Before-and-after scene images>
##############################
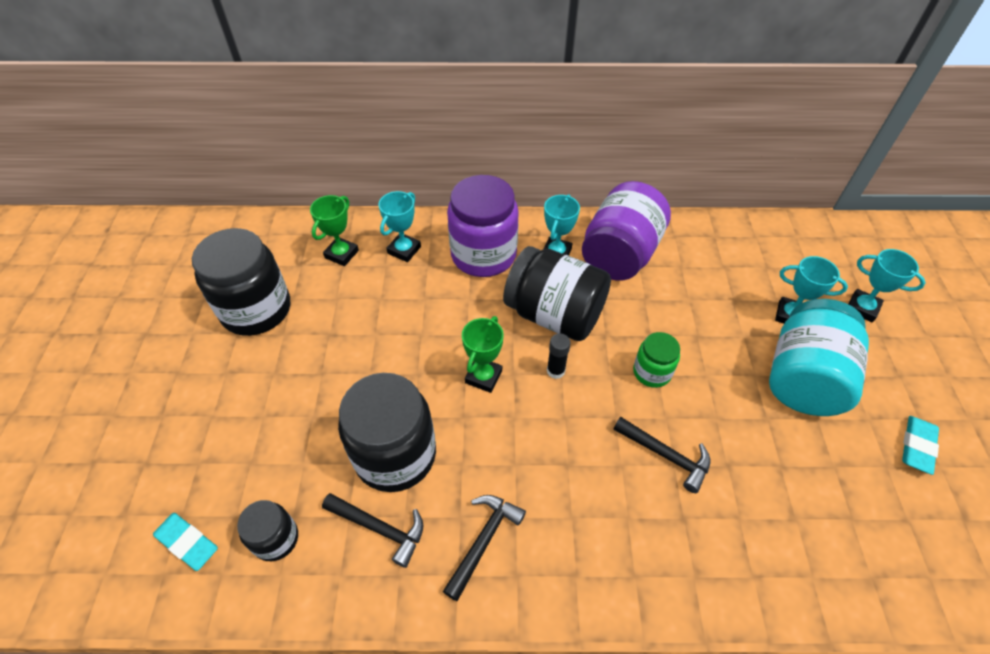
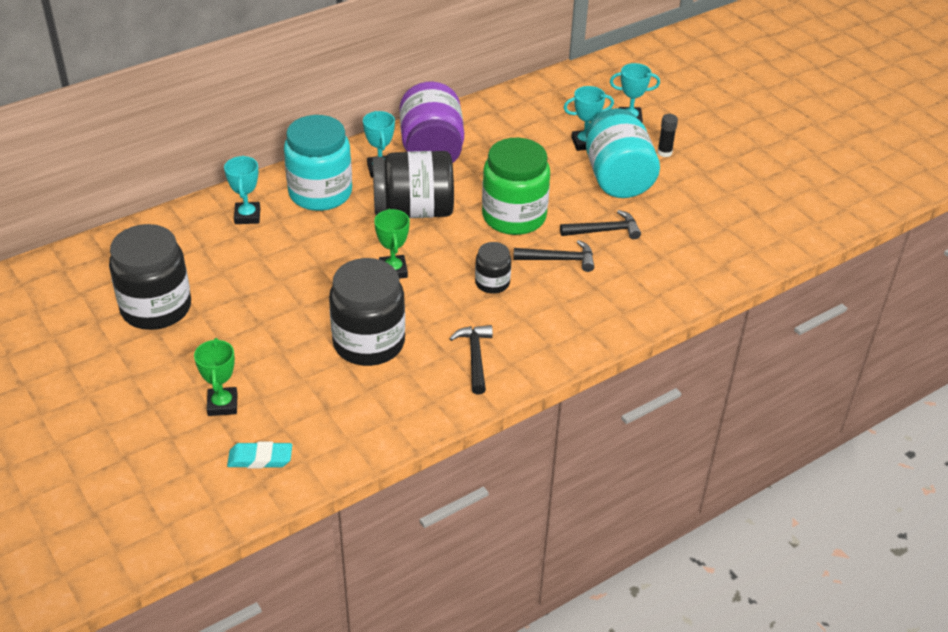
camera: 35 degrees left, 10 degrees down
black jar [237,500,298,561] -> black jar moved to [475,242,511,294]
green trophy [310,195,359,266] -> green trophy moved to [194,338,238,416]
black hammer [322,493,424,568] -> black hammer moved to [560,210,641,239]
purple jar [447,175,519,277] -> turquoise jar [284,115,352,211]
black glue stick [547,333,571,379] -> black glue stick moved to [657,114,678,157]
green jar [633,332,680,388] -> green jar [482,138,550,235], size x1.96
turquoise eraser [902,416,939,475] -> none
##############################
Task> Out of the records, collect only those lines that contain the string "green".

Solution to the exercise>
green trophy [310,195,359,266] -> green trophy moved to [194,338,238,416]
green jar [633,332,680,388] -> green jar [482,138,550,235], size x1.96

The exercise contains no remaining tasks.